• [Provided data]:
_____

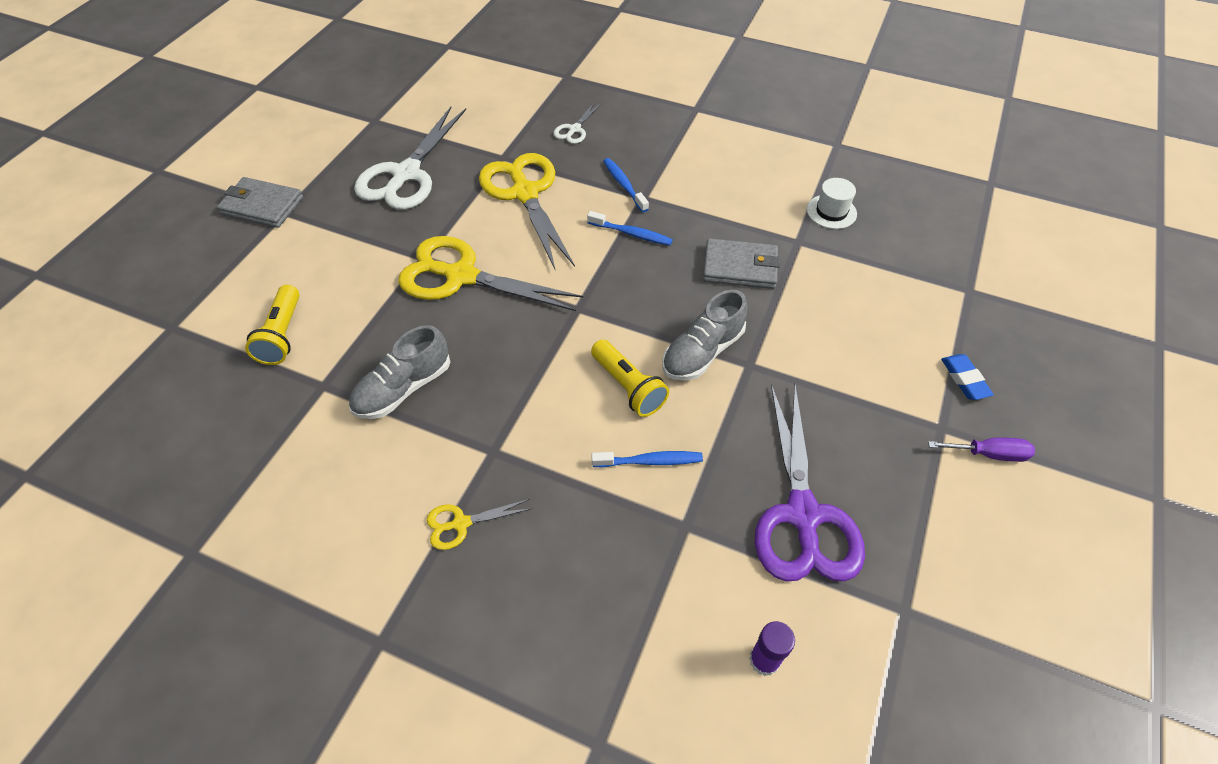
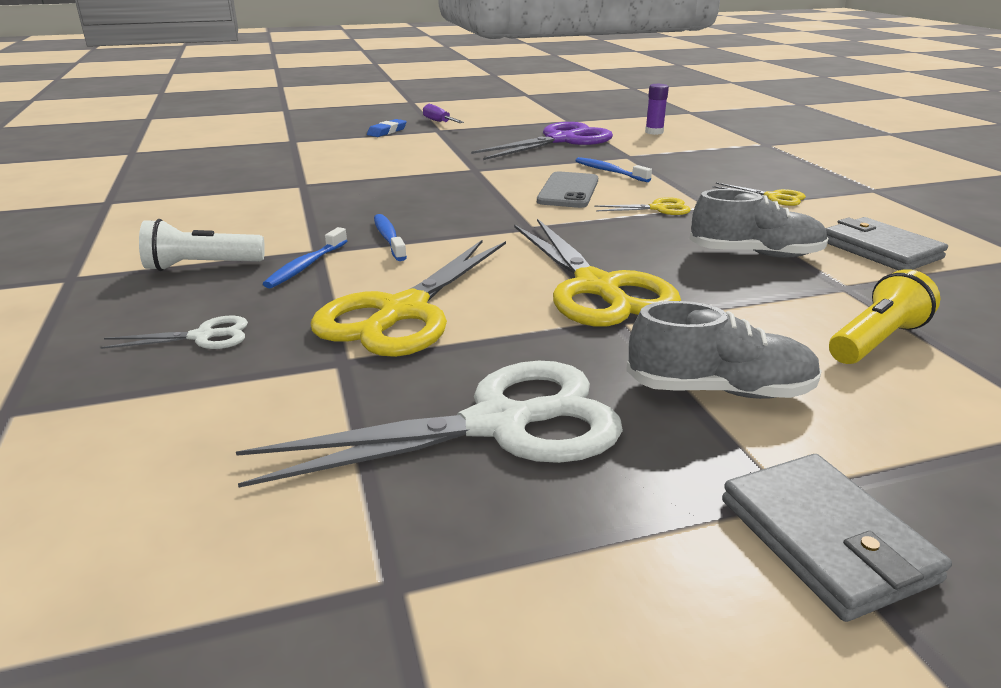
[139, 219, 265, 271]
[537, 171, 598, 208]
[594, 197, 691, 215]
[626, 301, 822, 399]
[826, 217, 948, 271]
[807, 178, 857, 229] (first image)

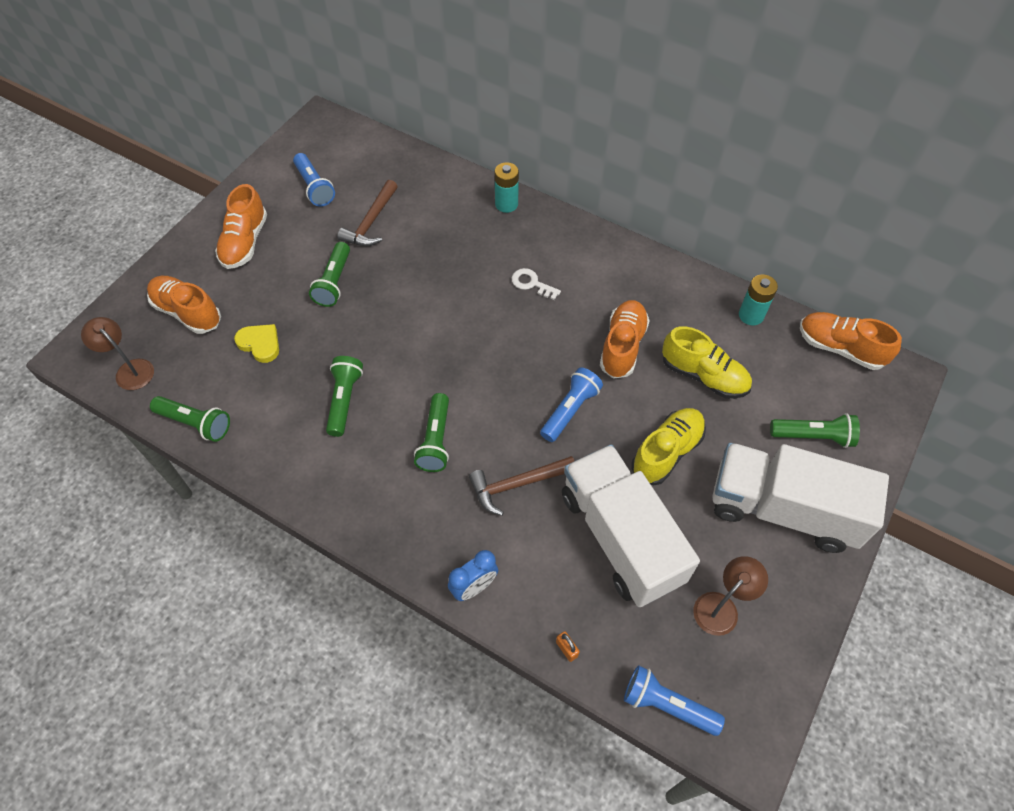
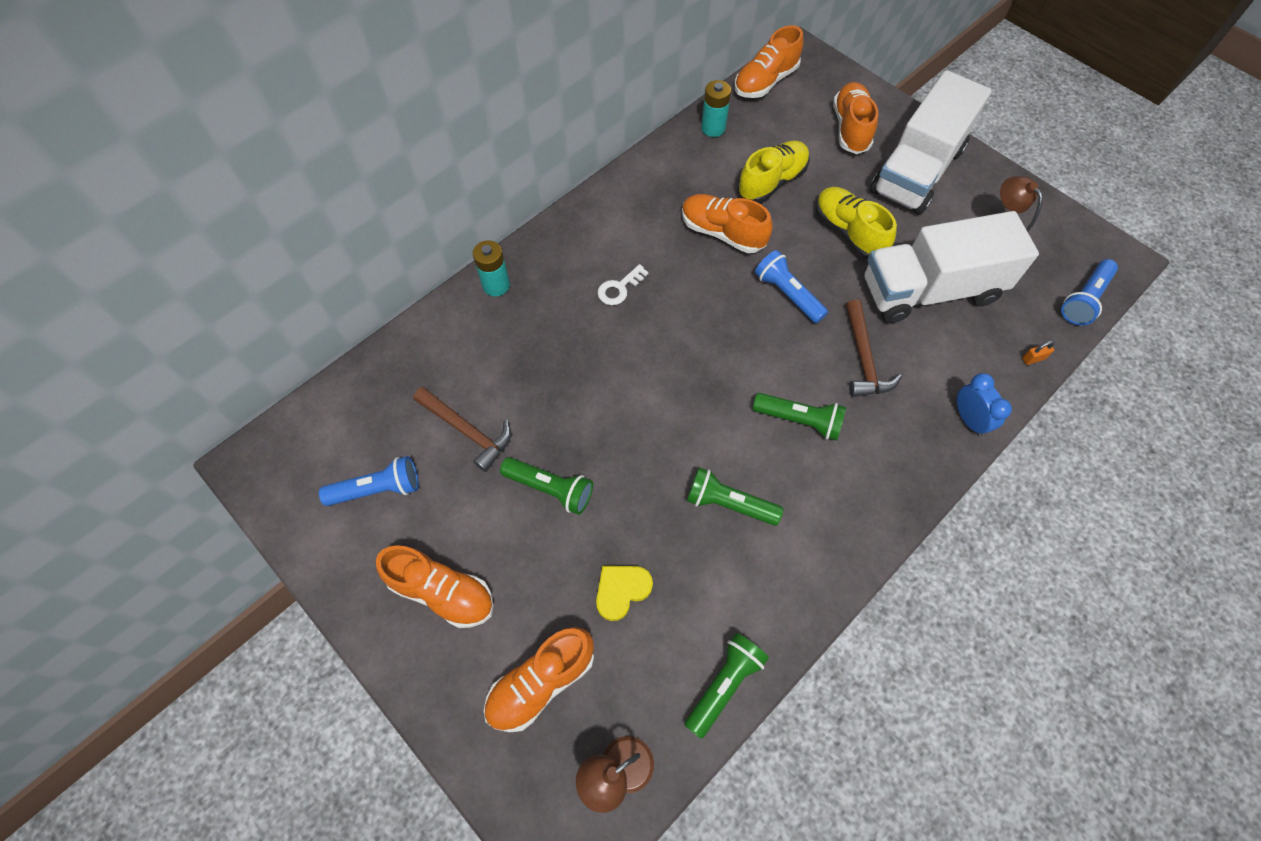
[833, 82, 878, 154]

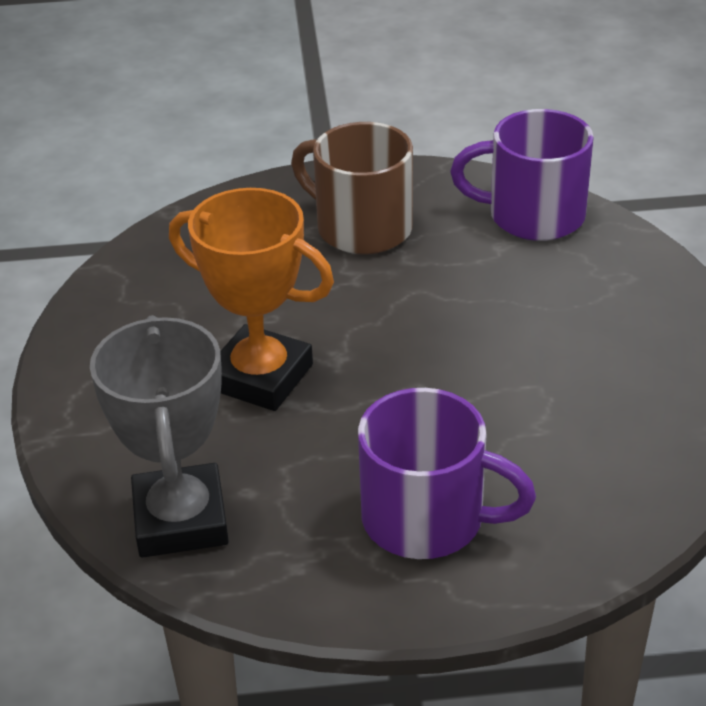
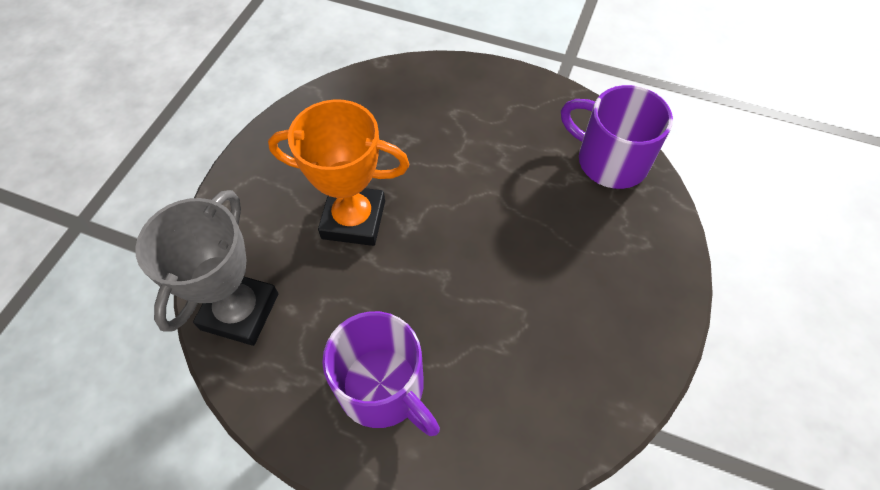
[268, 99, 409, 246]
[291, 122, 413, 254] (first image)

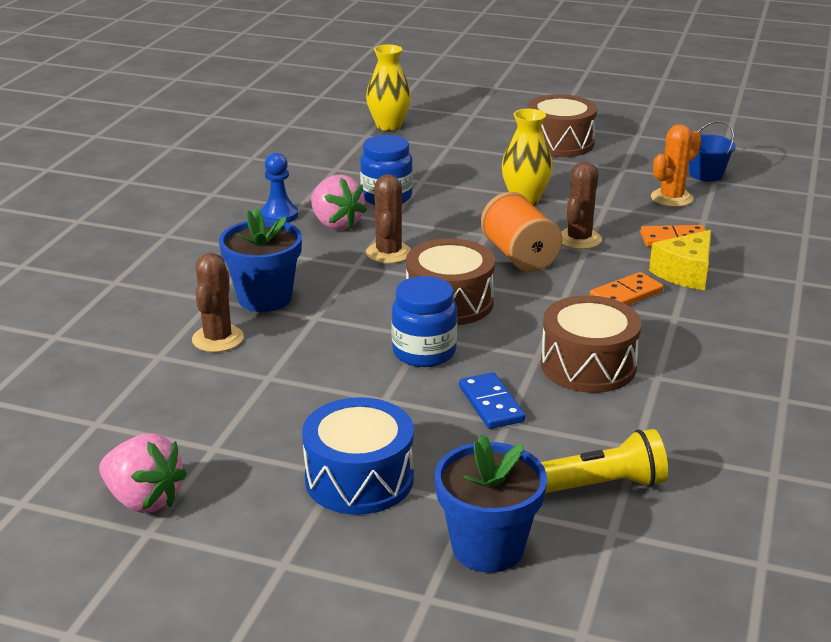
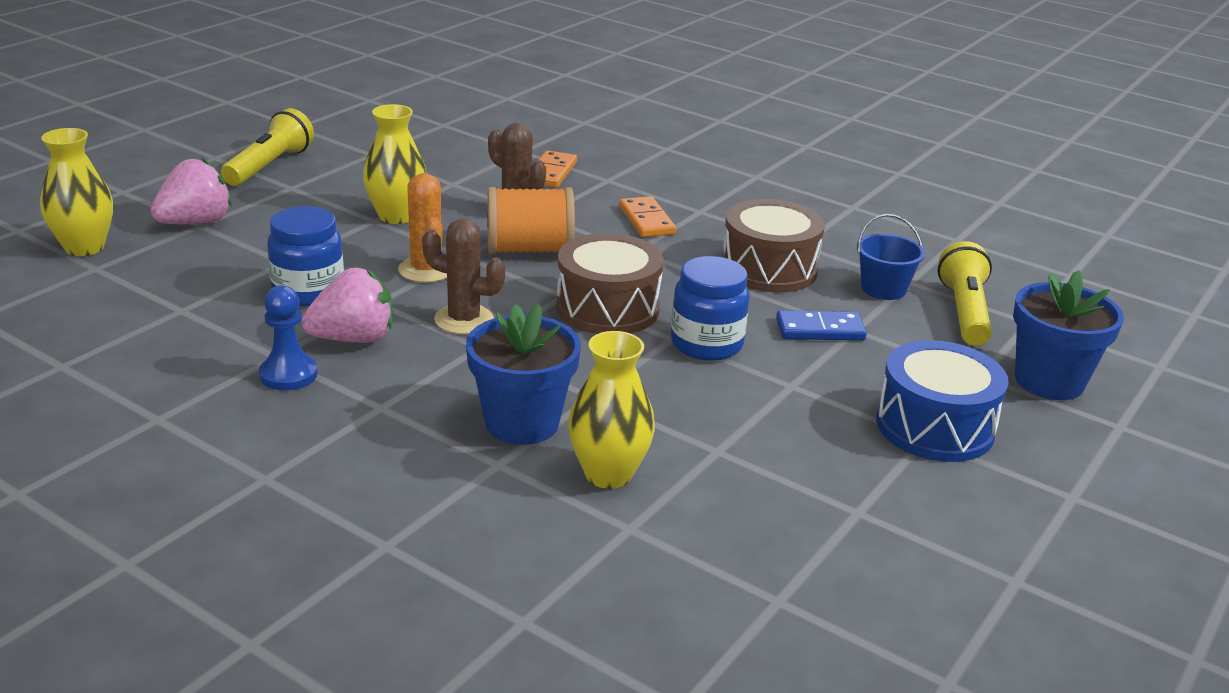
[151, 157, 232, 225]
[221, 108, 314, 186]
[398, 173, 447, 283]
[568, 331, 655, 489]
[857, 214, 925, 300]
[649, 230, 711, 290] (first image)

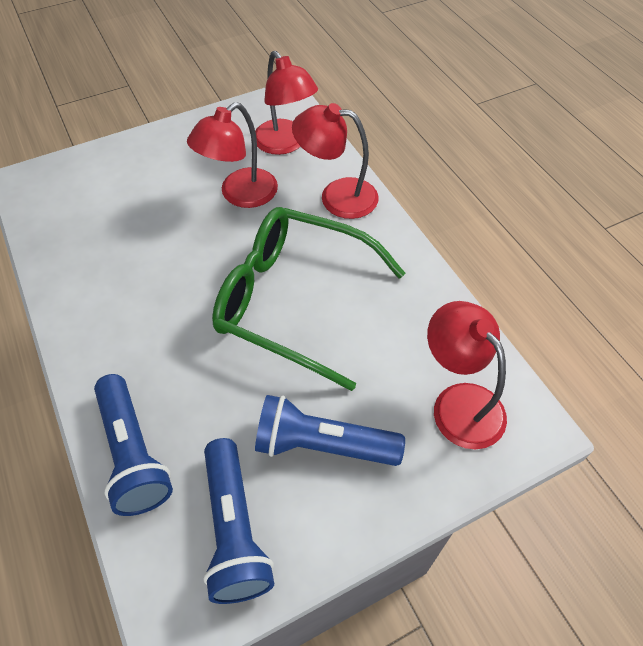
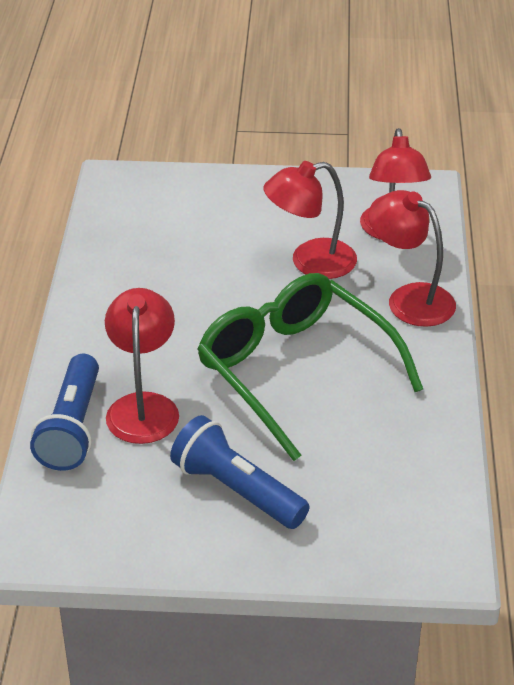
[105, 288, 179, 444]
[203, 438, 274, 604] (first image)

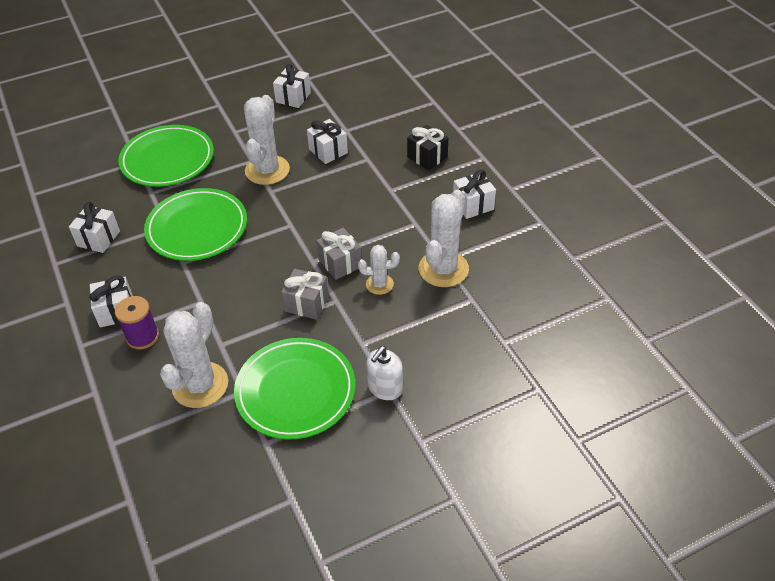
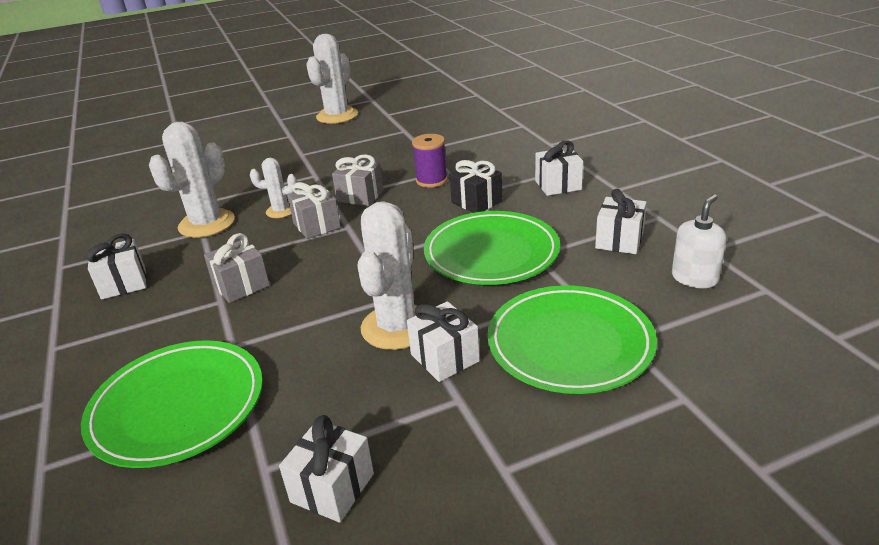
[81, 340, 263, 468]
[204, 233, 270, 303]
[306, 34, 358, 124]
[407, 301, 480, 382]
[412, 134, 448, 188]
[450, 160, 502, 213]
[672, 194, 726, 288]

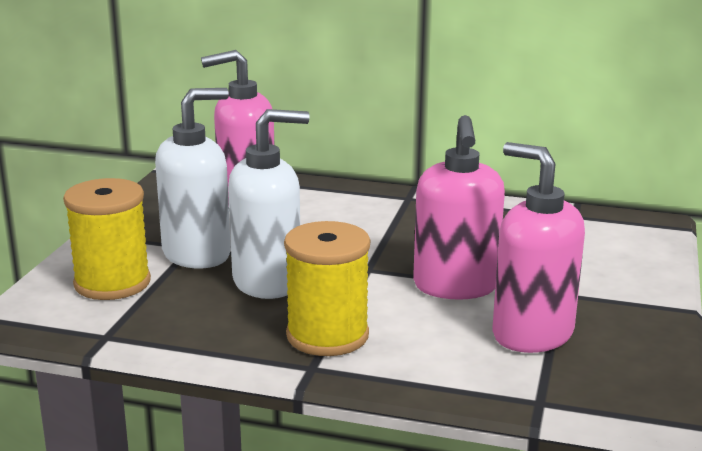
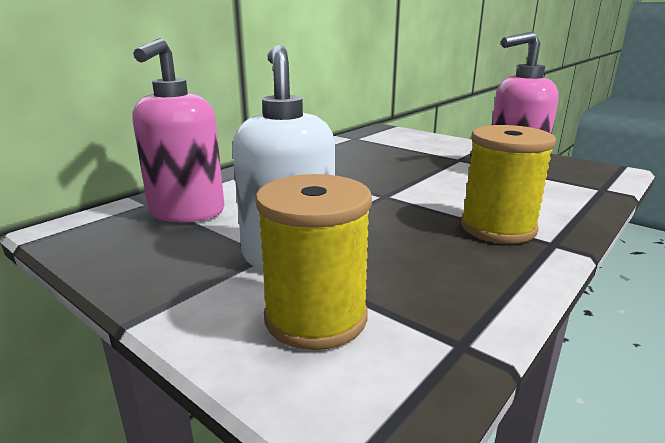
[228, 109, 310, 299] (first image)
[413, 115, 505, 300] (first image)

_____

• [Your task]: Copy all the data exactly as written, but skip any picture.

• [Finished task]:
[139, 219, 265, 271]
[537, 171, 598, 208]
[594, 197, 691, 215]
[626, 301, 822, 399]
[826, 217, 948, 271]
[807, 178, 857, 229] (first image)

[833, 82, 878, 154]

[268, 99, 409, 246]
[291, 122, 413, 254] (first image)

[151, 157, 232, 225]
[221, 108, 314, 186]
[398, 173, 447, 283]
[568, 331, 655, 489]
[857, 214, 925, 300]
[649, 230, 711, 290] (first image)

[105, 288, 179, 444]
[203, 438, 274, 604] (first image)

[81, 340, 263, 468]
[204, 233, 270, 303]
[306, 34, 358, 124]
[407, 301, 480, 382]
[412, 134, 448, 188]
[450, 160, 502, 213]
[672, 194, 726, 288]

[228, 109, 310, 299] (first image)
[413, 115, 505, 300] (first image)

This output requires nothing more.